= ABOUT THIS TASK =
Where a line of the listing below includes the word "button", reproduce that line.
------------
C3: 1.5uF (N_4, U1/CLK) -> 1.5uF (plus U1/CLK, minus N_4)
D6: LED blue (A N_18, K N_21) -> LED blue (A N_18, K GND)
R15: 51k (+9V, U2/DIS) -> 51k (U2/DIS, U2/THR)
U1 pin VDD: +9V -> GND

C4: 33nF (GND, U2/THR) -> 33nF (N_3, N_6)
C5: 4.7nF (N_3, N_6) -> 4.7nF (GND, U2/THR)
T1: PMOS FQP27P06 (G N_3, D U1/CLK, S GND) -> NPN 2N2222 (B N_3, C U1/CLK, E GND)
------------
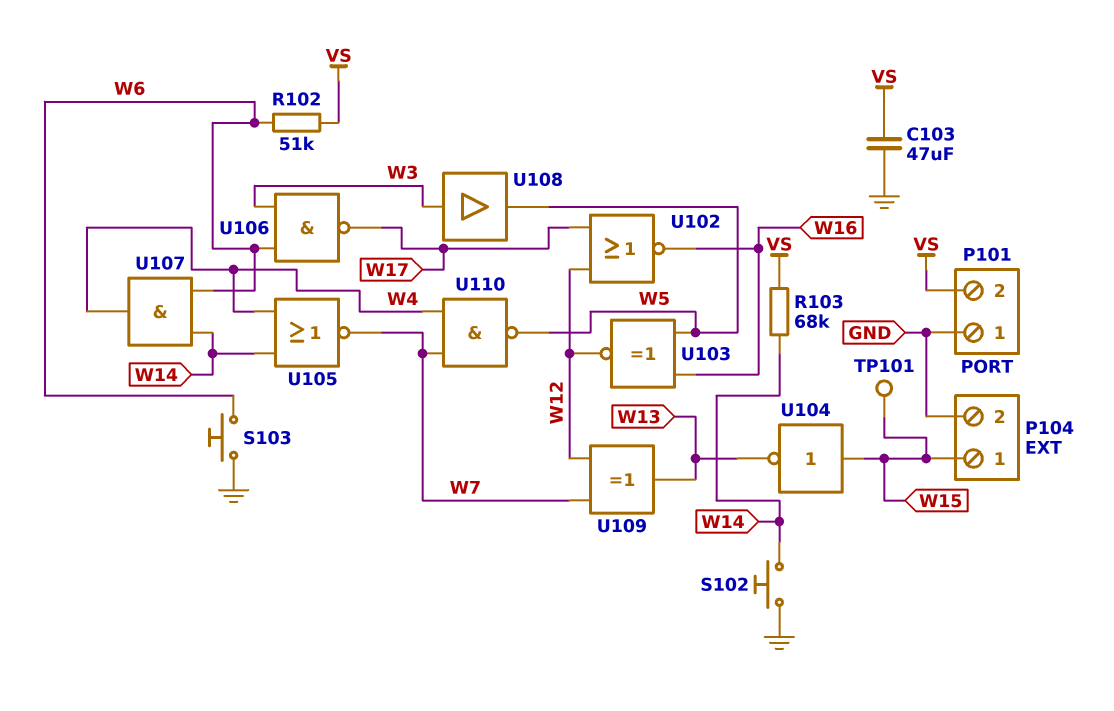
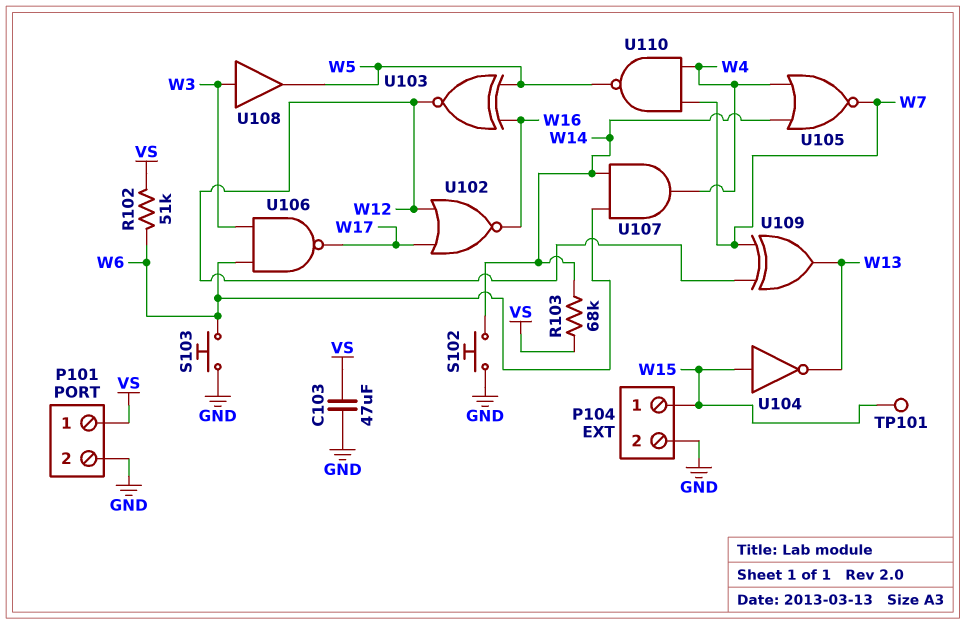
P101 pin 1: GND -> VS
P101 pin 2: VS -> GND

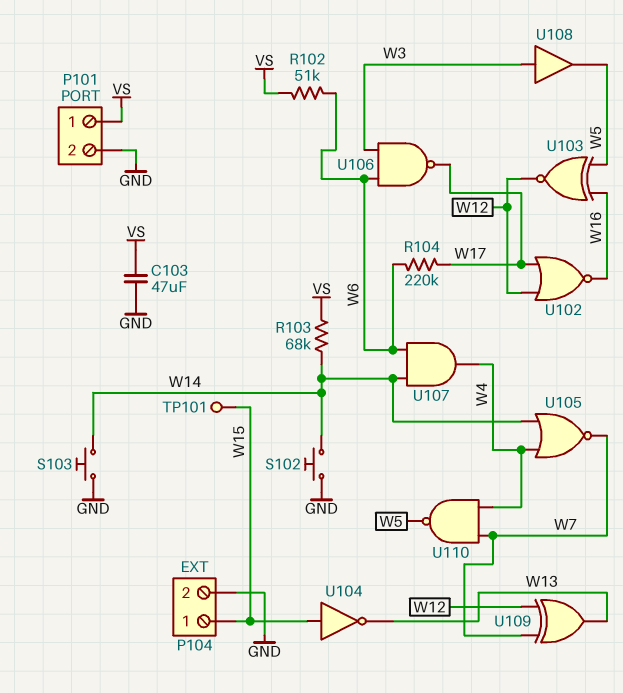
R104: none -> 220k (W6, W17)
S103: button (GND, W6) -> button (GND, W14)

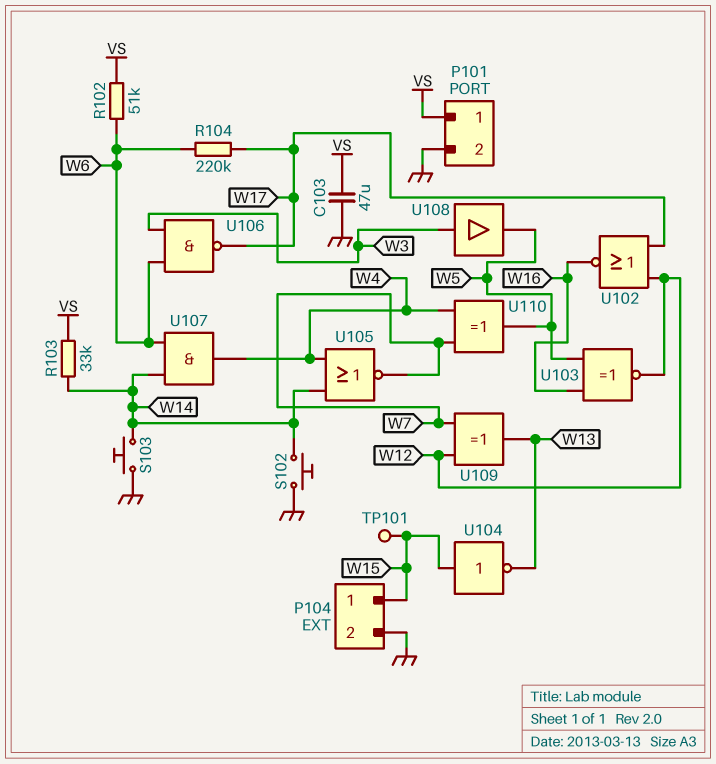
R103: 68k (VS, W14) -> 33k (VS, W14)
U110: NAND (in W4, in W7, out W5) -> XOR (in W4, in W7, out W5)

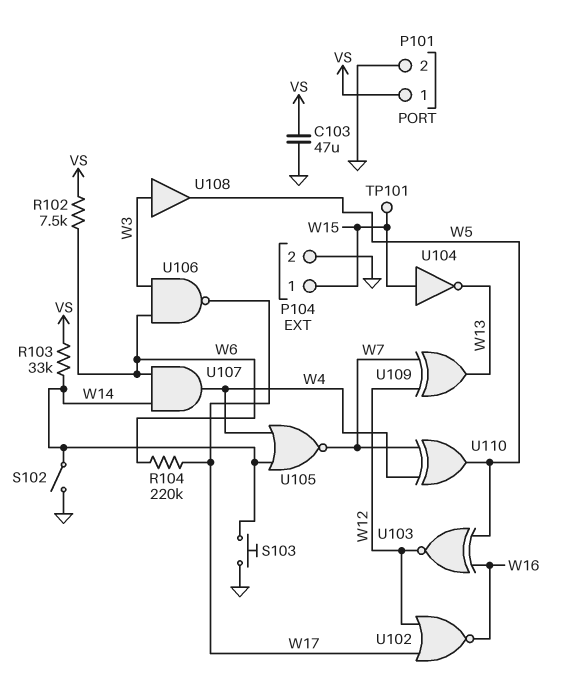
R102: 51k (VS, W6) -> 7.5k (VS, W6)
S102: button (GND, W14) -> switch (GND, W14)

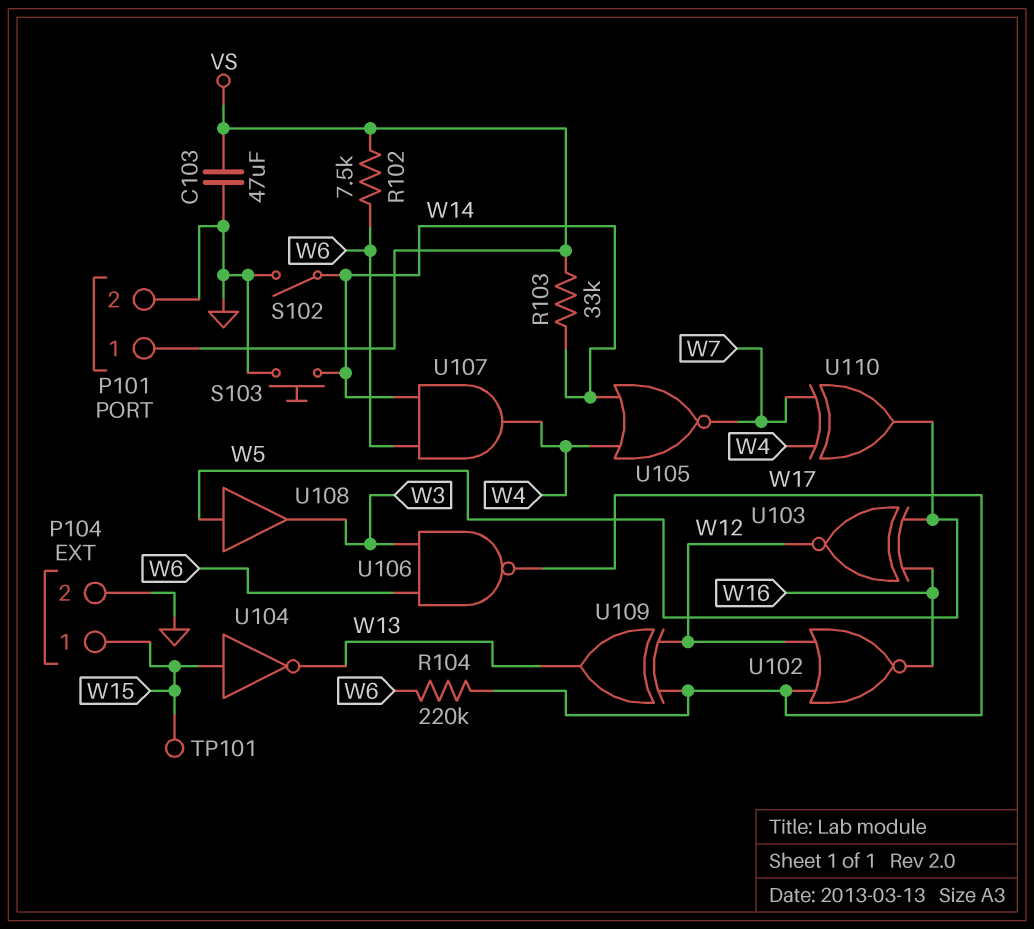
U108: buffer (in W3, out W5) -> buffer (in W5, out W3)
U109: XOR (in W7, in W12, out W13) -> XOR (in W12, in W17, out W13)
------------
= EXERCISE RESULT =
S103: button (GND, W6) -> button (GND, W14)
S102: button (GND, W14) -> switch (GND, W14)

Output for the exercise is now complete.